── DATA FOR THE TASK
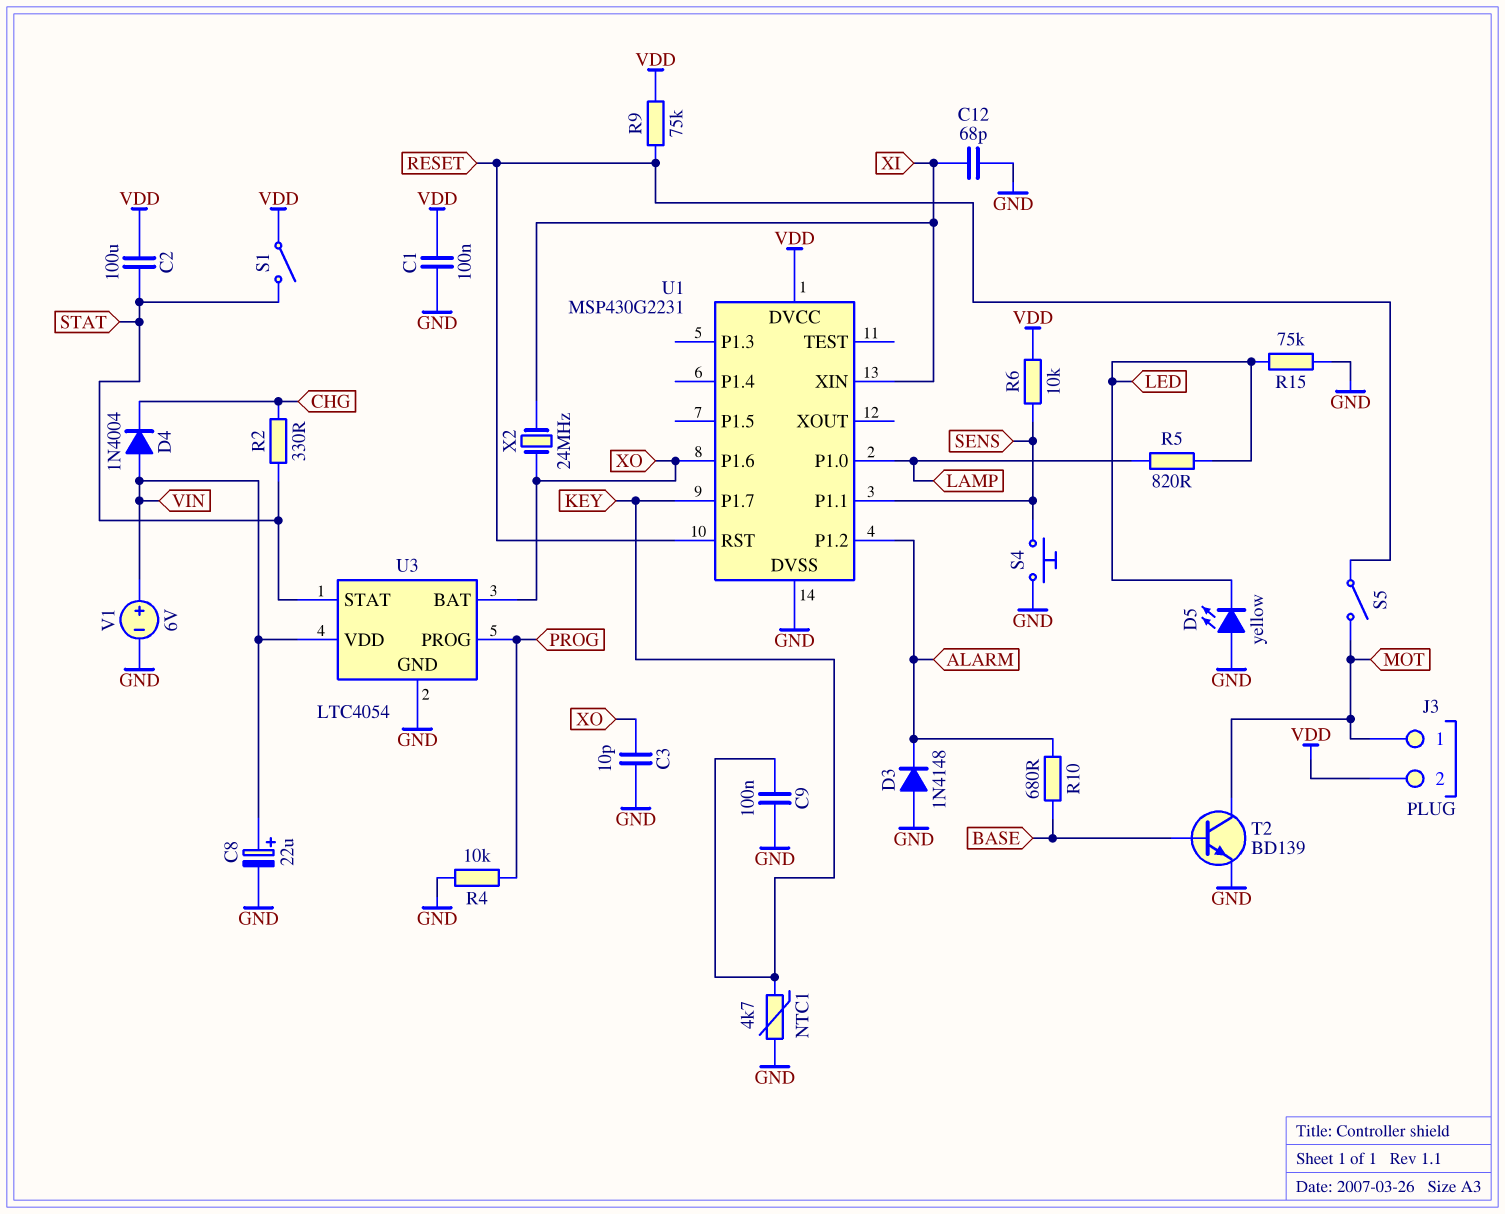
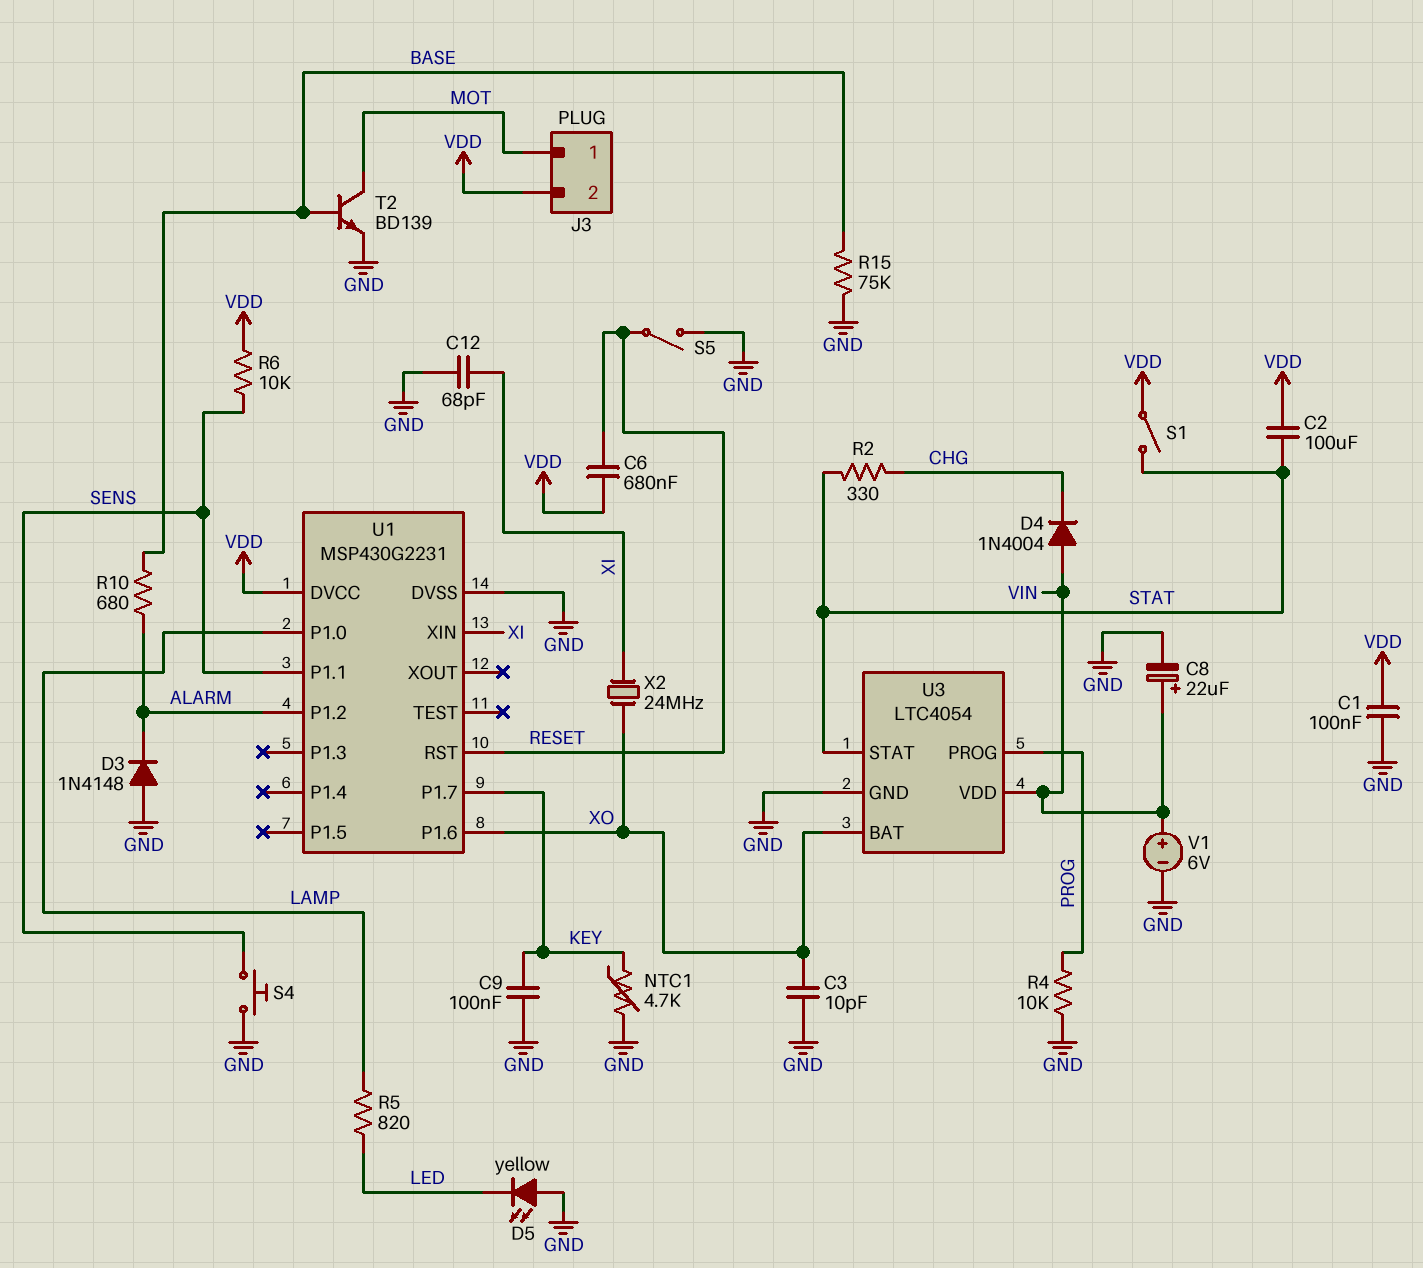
C6: none -> 680nF (RESET, VDD)
R9: 75k (RESET, VDD) -> none
R15: 75k (GND, LED) -> 75k (BASE, GND)
S5: switch (MOT, RESET) -> switch (GND, RESET)

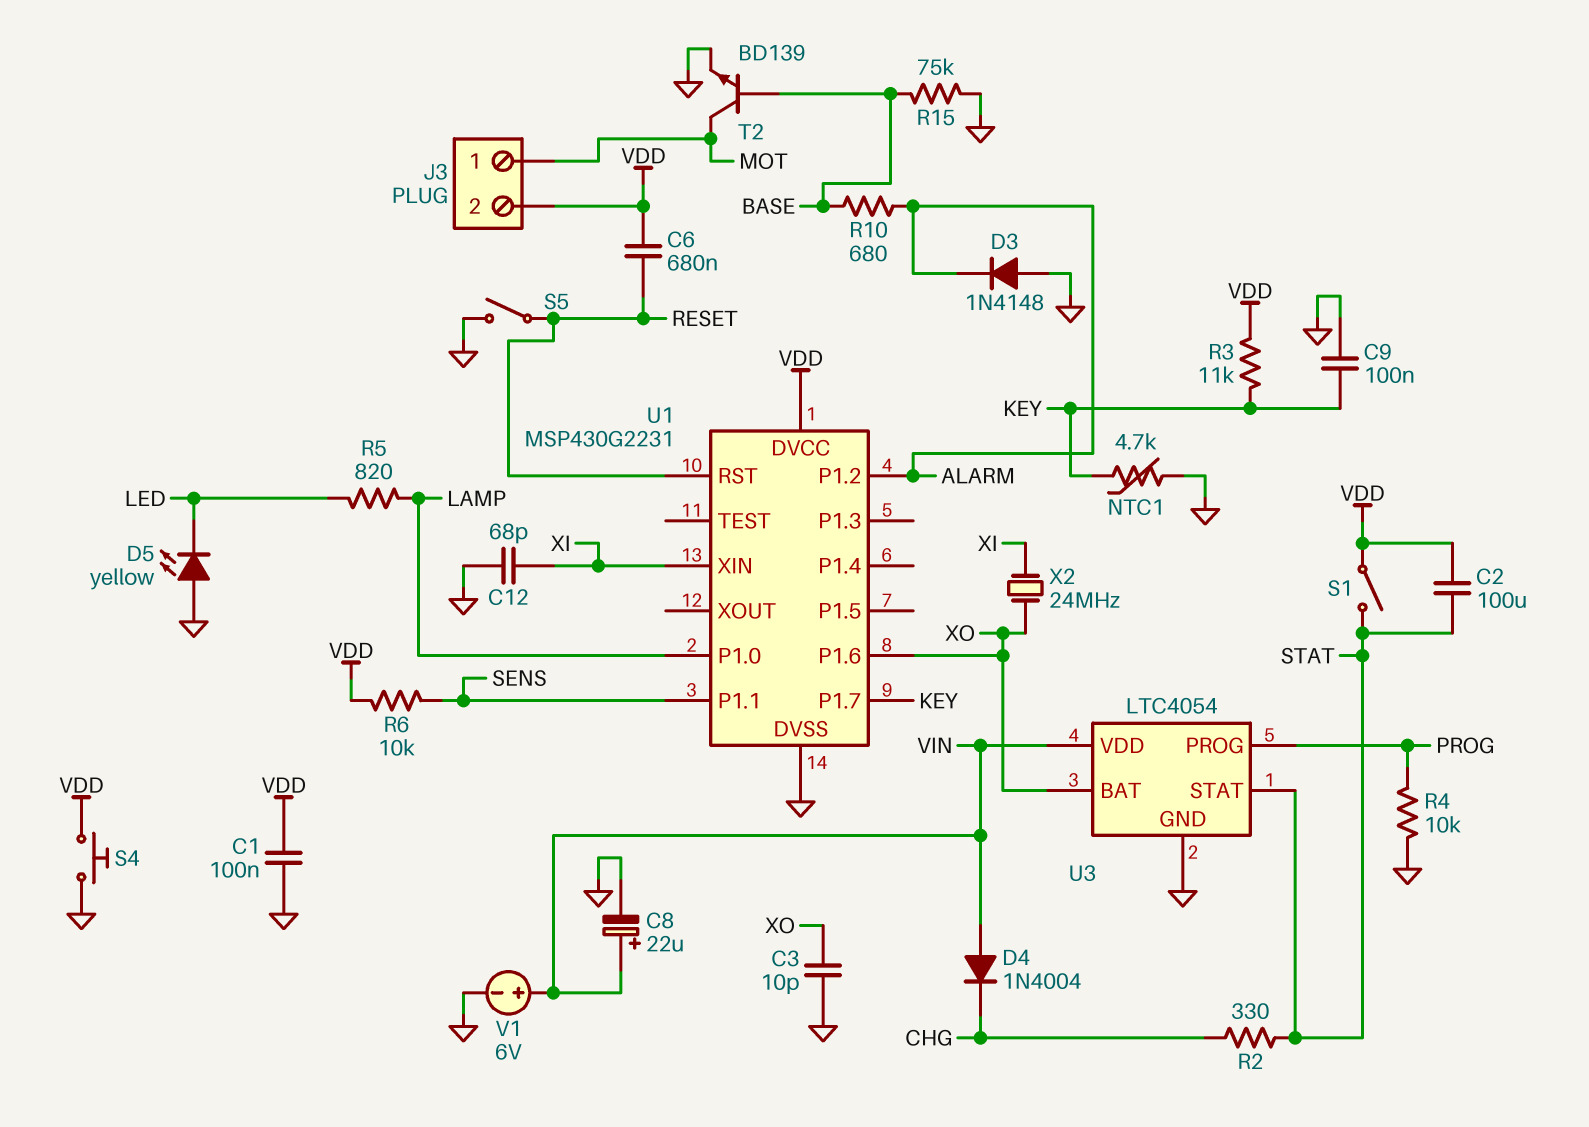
R3: none -> 11k (KEY, VDD)
S4: button (GND, SENS) -> button (GND, VDD)

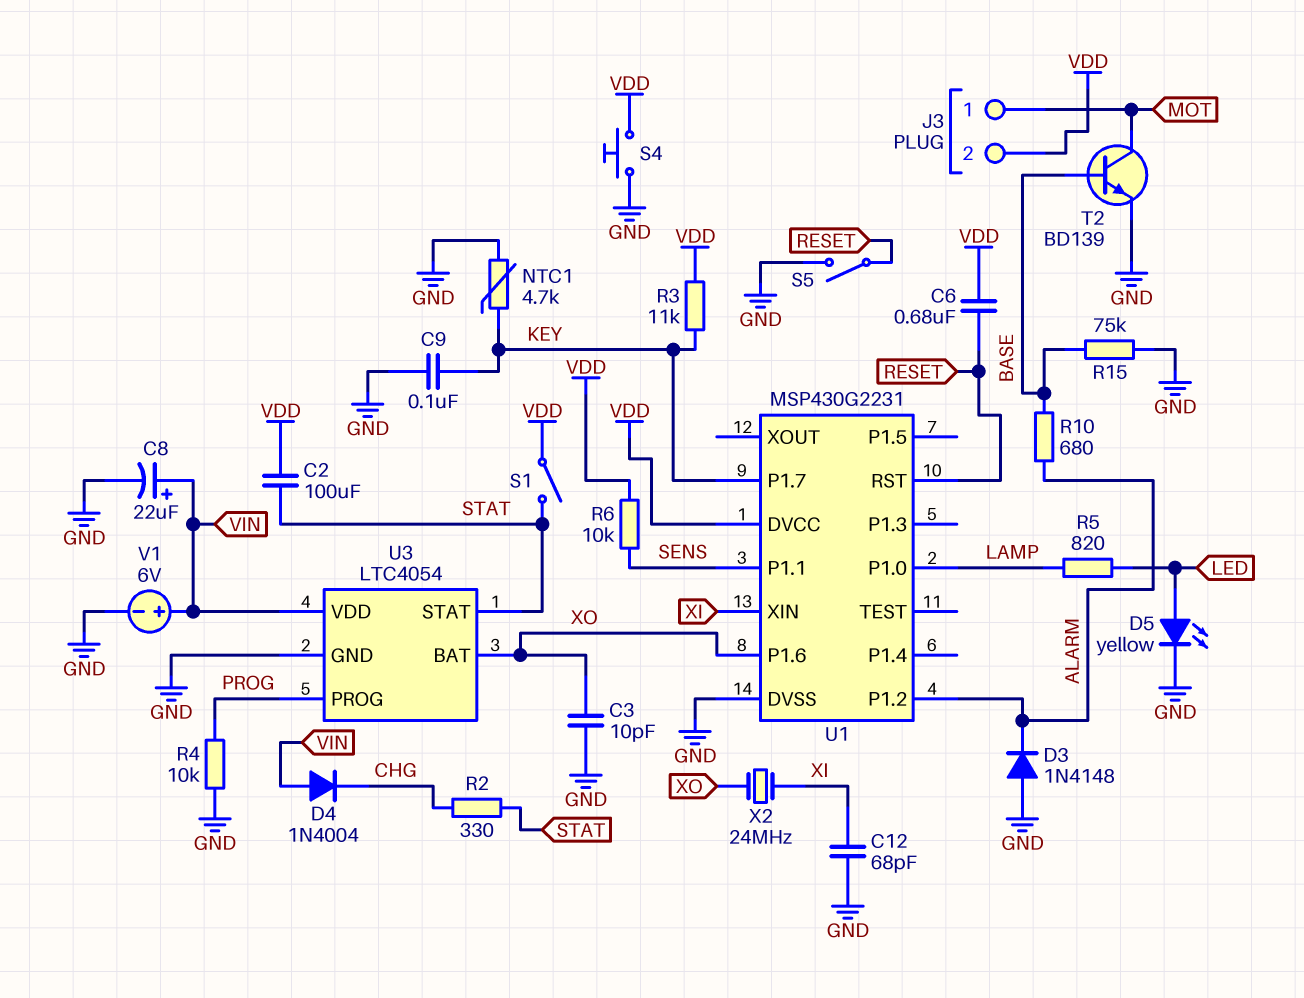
C1: 100nF (GND, VDD) -> none
D5: LED yellow (A GND, K LED) -> LED yellow (A LED, K GND)

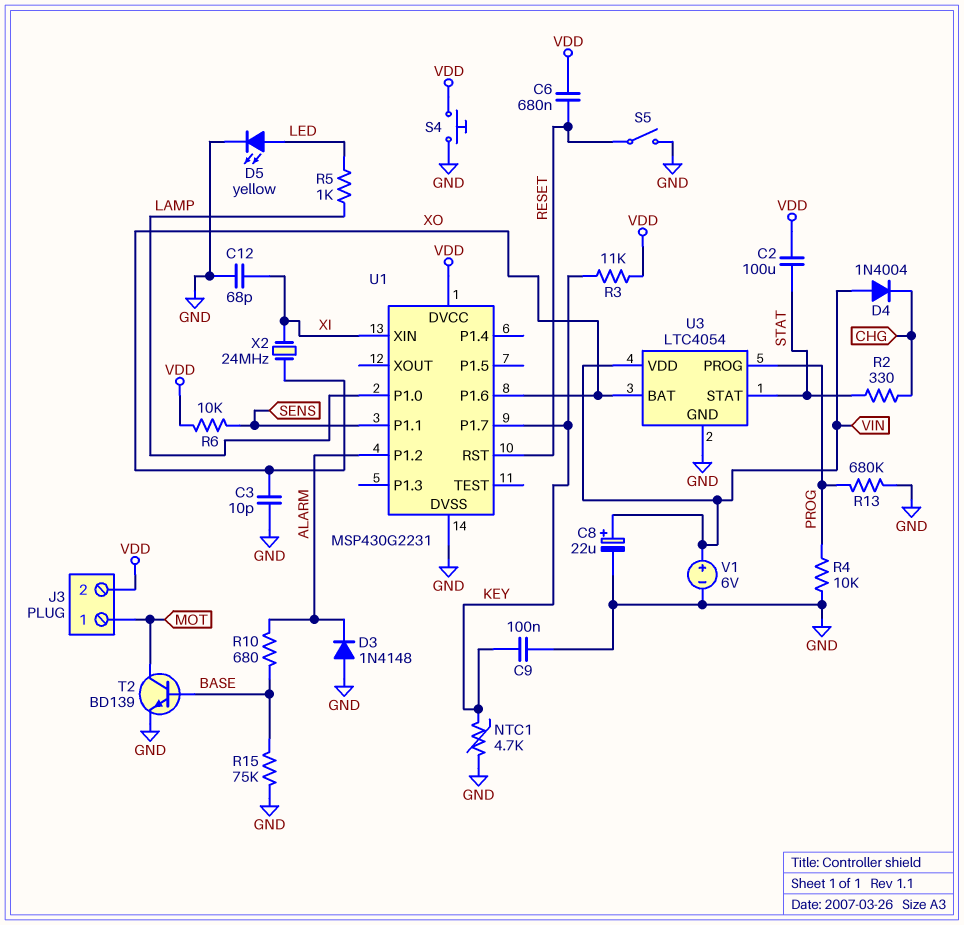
R5: 820 (LAMP, LED) -> 1k (LAMP, LED)
R13: none -> 680k (GND, PROG)
S1: switch (STAT, VDD) -> none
────
Restate verbatim the lines that begin at the one holding "R15: 75k (GND, LED) -> 75k (BASE, GND)" and end at the last line of the material. Exclude pictures.

R15: 75k (GND, LED) -> 75k (BASE, GND)
S5: switch (MOT, RESET) -> switch (GND, RESET)

R3: none -> 11k (KEY, VDD)
S4: button (GND, SENS) -> button (GND, VDD)

C1: 100nF (GND, VDD) -> none
D5: LED yellow (A GND, K LED) -> LED yellow (A LED, K GND)

R5: 820 (LAMP, LED) -> 1k (LAMP, LED)
R13: none -> 680k (GND, PROG)
S1: switch (STAT, VDD) -> none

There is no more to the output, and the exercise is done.